§ **The problem**:
In the entries below, every line with the string "orange" is to be reported.

§ **Data for the task**:
::::

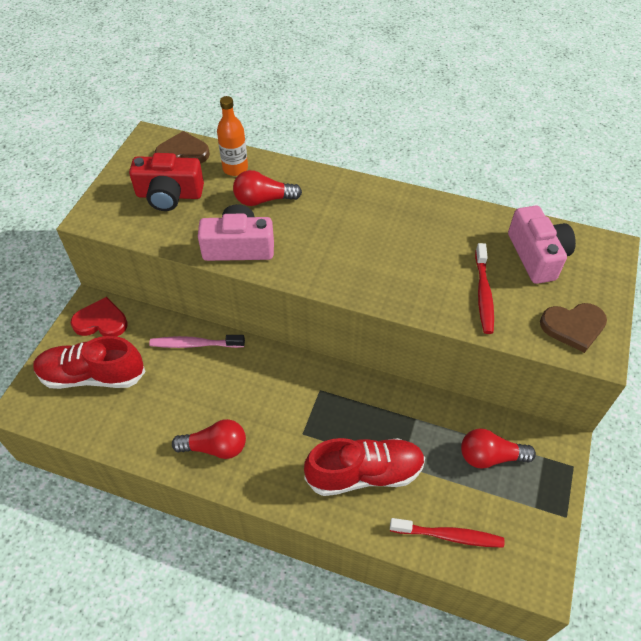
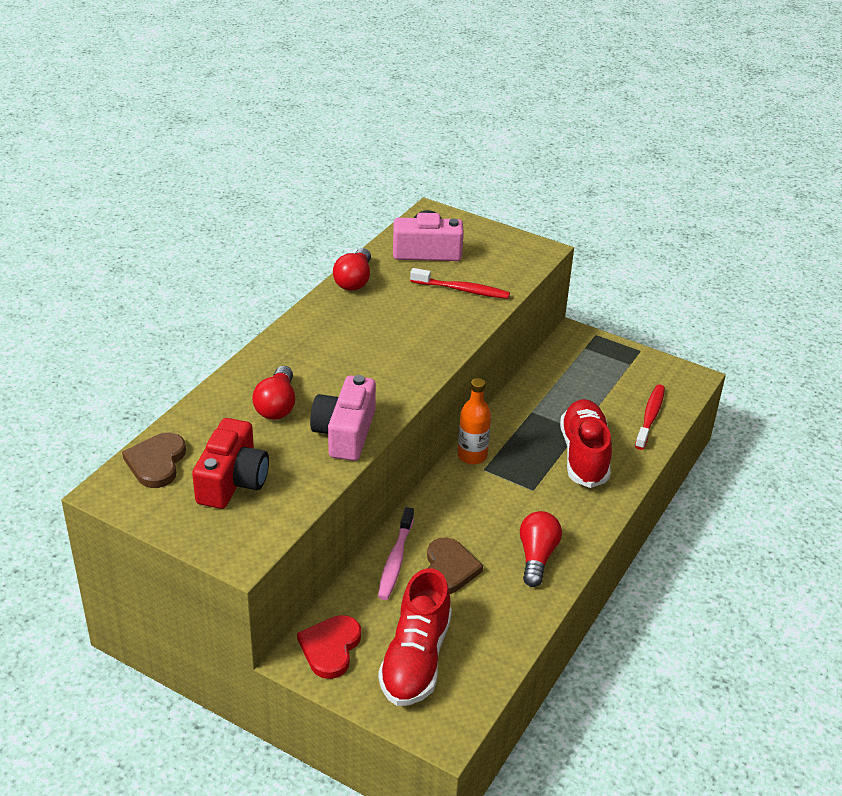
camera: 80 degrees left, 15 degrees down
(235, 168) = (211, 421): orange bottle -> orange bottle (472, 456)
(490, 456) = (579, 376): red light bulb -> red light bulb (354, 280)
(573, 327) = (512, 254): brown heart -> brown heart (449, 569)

::::

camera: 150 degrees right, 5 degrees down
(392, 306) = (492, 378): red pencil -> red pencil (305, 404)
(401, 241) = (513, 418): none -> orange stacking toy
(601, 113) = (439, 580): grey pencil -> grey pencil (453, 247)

::::

§ **Answer for this exercise**:
(235, 168) = (211, 421): orange bottle -> orange bottle (472, 456)
(401, 241) = (513, 418): none -> orange stacking toy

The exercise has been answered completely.